● **Stored records**
■ ■ ■ ■

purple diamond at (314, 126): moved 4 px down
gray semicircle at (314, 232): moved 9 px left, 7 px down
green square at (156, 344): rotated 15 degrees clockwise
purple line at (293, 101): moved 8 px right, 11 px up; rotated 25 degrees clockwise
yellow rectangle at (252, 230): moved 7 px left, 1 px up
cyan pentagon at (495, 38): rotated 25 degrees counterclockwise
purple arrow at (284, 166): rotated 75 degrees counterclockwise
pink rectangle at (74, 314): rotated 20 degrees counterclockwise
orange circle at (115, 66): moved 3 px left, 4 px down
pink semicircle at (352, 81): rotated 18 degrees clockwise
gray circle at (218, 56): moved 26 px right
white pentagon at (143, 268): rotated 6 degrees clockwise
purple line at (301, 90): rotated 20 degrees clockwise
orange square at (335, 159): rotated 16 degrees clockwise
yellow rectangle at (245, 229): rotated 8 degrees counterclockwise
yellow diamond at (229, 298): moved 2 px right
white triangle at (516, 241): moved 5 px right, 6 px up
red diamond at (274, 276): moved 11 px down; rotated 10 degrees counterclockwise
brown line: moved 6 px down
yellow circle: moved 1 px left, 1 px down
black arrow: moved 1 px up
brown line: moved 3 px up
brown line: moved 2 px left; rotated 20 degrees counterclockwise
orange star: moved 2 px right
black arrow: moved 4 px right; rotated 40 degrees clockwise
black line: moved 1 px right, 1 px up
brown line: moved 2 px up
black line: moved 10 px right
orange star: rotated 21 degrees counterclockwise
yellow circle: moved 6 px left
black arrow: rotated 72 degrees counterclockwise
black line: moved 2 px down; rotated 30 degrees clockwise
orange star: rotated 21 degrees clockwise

■ ■ ■ ■

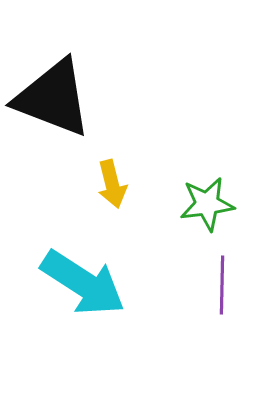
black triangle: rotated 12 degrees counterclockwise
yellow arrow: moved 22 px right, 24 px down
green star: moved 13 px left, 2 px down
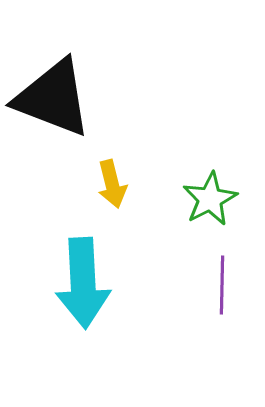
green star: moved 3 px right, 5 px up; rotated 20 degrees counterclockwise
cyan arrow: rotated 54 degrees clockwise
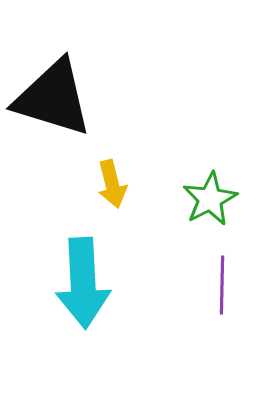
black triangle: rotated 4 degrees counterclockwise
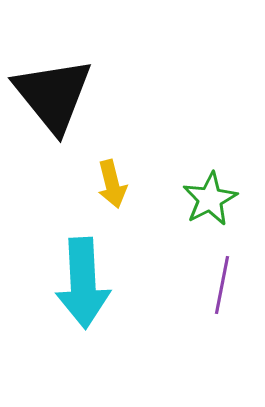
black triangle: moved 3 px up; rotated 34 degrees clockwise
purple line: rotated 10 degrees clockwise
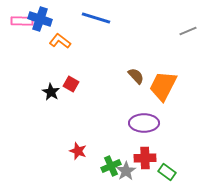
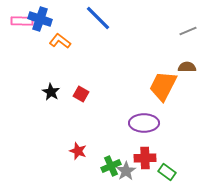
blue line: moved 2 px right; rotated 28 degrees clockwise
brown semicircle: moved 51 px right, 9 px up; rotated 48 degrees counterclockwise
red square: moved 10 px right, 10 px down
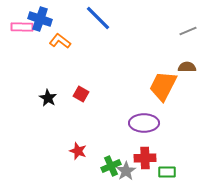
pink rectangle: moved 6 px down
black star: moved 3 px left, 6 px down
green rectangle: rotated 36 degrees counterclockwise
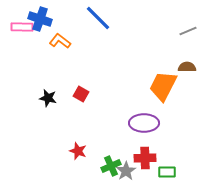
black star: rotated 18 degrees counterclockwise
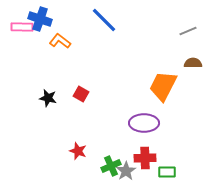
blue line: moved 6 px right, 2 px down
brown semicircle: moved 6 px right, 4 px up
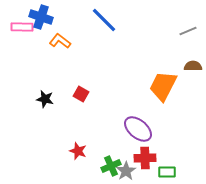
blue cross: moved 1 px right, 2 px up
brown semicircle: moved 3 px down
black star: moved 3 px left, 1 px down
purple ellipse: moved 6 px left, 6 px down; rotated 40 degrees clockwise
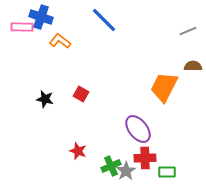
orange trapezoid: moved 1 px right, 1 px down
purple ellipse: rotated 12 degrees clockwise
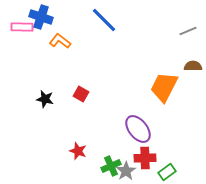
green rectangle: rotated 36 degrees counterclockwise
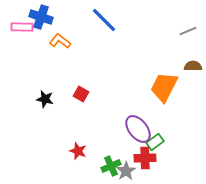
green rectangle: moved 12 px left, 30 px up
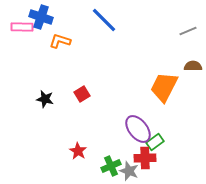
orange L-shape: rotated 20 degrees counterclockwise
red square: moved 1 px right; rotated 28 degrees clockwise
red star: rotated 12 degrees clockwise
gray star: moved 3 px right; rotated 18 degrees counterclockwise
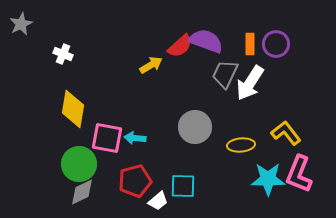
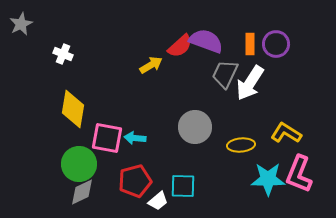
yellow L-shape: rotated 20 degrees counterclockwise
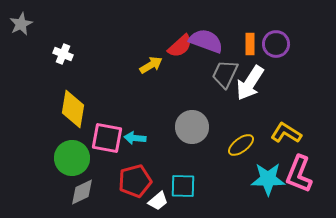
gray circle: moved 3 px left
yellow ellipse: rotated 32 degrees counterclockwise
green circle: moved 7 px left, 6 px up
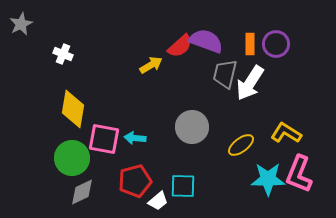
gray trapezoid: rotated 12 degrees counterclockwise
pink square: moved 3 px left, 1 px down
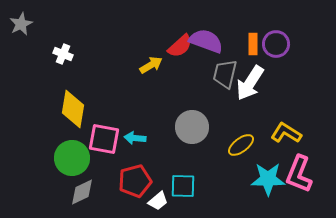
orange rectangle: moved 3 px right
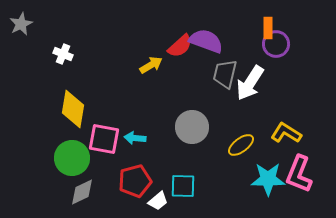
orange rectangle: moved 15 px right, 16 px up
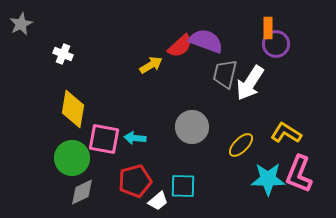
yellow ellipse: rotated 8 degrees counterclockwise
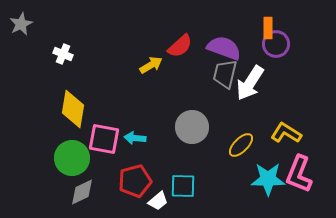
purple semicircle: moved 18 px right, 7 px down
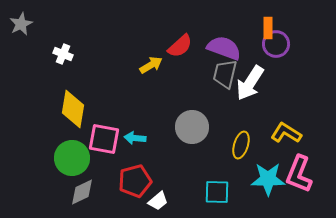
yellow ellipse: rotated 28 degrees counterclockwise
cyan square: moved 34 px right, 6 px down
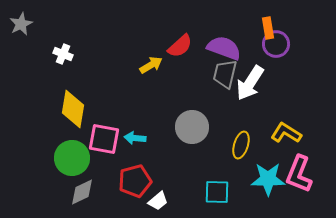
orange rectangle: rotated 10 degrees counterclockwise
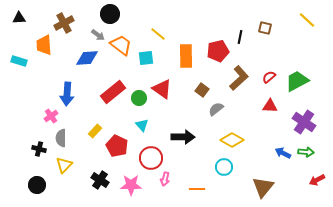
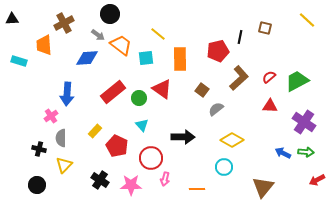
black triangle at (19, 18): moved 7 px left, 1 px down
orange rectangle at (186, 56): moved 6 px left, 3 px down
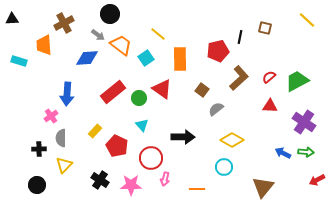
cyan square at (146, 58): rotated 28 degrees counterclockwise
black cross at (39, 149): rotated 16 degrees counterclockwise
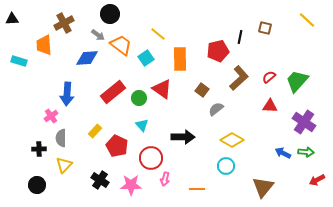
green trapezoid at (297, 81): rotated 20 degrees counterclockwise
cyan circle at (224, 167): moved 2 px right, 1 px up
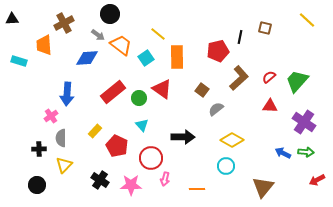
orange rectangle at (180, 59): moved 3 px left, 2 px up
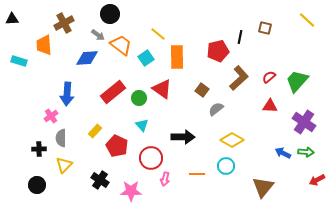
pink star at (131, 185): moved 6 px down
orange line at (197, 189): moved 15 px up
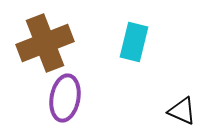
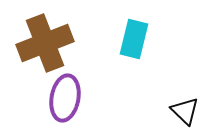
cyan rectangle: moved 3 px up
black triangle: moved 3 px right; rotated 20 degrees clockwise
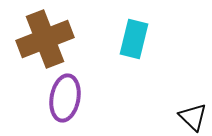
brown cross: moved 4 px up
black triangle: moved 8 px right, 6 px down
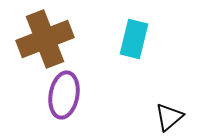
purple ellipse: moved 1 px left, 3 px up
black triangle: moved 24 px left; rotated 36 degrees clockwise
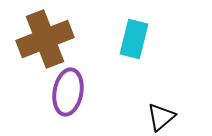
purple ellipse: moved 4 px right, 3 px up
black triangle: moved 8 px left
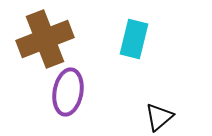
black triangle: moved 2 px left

■ ■ ■ ■

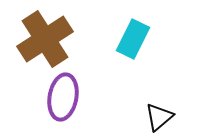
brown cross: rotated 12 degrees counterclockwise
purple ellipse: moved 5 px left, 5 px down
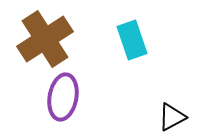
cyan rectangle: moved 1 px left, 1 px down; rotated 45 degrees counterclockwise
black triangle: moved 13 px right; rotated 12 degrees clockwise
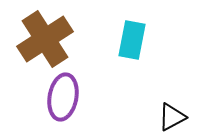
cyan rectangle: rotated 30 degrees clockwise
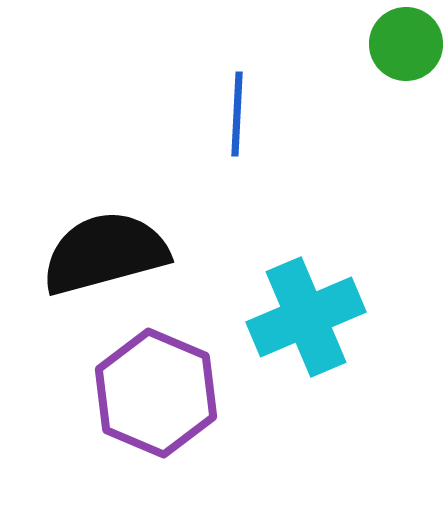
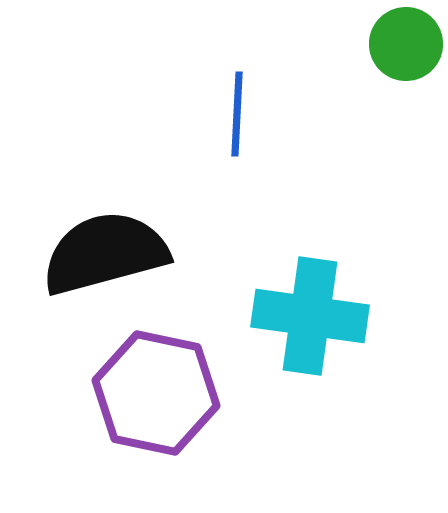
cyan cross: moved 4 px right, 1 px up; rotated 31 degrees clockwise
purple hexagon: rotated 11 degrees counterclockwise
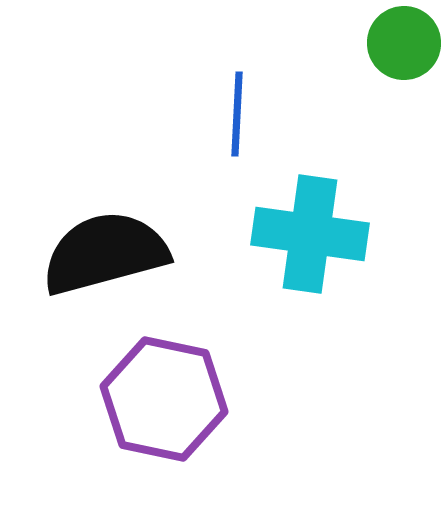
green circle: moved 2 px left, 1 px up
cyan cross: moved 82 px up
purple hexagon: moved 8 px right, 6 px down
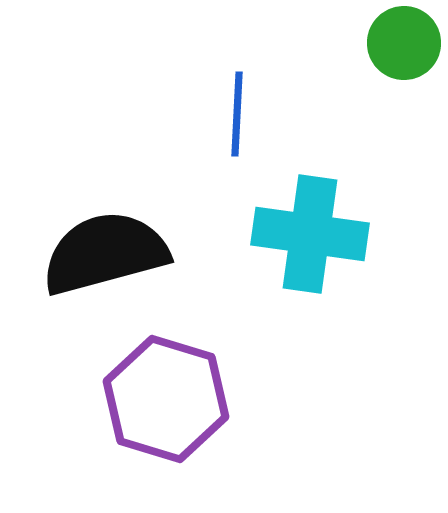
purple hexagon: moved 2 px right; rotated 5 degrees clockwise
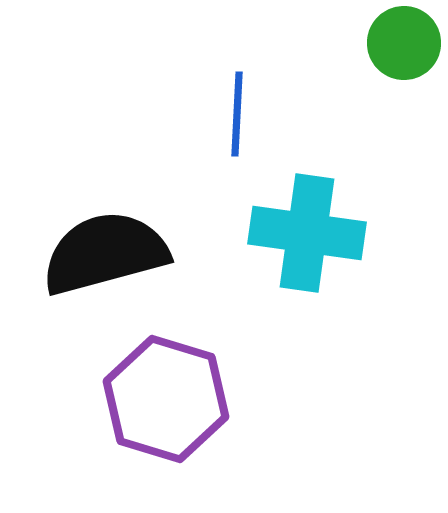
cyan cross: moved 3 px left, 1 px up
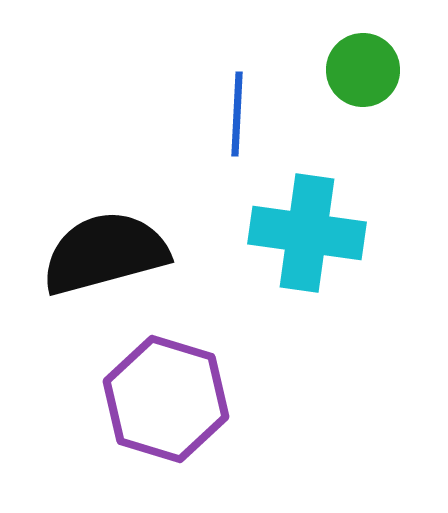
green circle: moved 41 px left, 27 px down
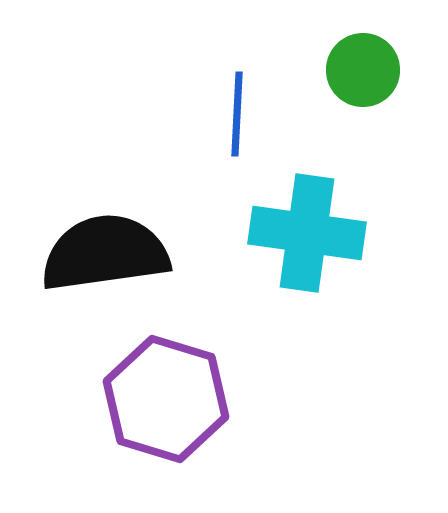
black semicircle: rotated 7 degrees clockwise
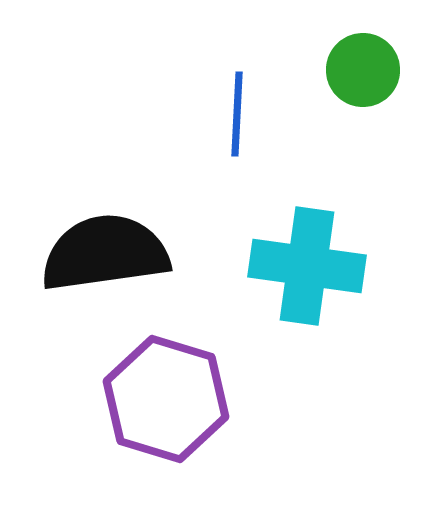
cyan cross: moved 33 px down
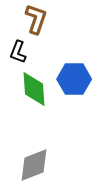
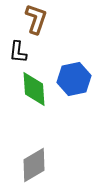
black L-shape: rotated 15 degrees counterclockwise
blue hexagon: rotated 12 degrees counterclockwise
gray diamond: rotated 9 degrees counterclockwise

■ ■ ■ ■

Starting at the line that contains "yellow ellipse: rotated 28" and ending at the line that contains "black triangle: moved 8 px left", switch "counterclockwise" to "anticlockwise" wherever it appears and write those lines out again with everything else unchanged. Leave the pictures out.

yellow ellipse: rotated 28 degrees anticlockwise
cyan square: moved 34 px right, 6 px down
orange rectangle: rotated 10 degrees anticlockwise
black triangle at (19, 18): moved 7 px left, 1 px down
orange rectangle at (186, 56): moved 6 px left, 3 px down
cyan square at (146, 58): rotated 28 degrees anticlockwise
black cross at (39, 149): rotated 16 degrees anticlockwise
green trapezoid at (297, 81): rotated 20 degrees anticlockwise
cyan circle at (224, 167): moved 2 px right, 1 px up
orange rectangle at (180, 59): moved 3 px left, 2 px up
pink star at (131, 185): moved 6 px down
orange line at (197, 189): moved 15 px up
cyan rectangle: moved 3 px up
black triangle: moved 3 px right; rotated 20 degrees clockwise
brown cross: moved 4 px up
black triangle: moved 8 px right, 6 px down
purple ellipse: moved 1 px left, 3 px up
black triangle: moved 24 px left; rotated 36 degrees clockwise
purple ellipse: moved 4 px right, 3 px up
black triangle: moved 8 px left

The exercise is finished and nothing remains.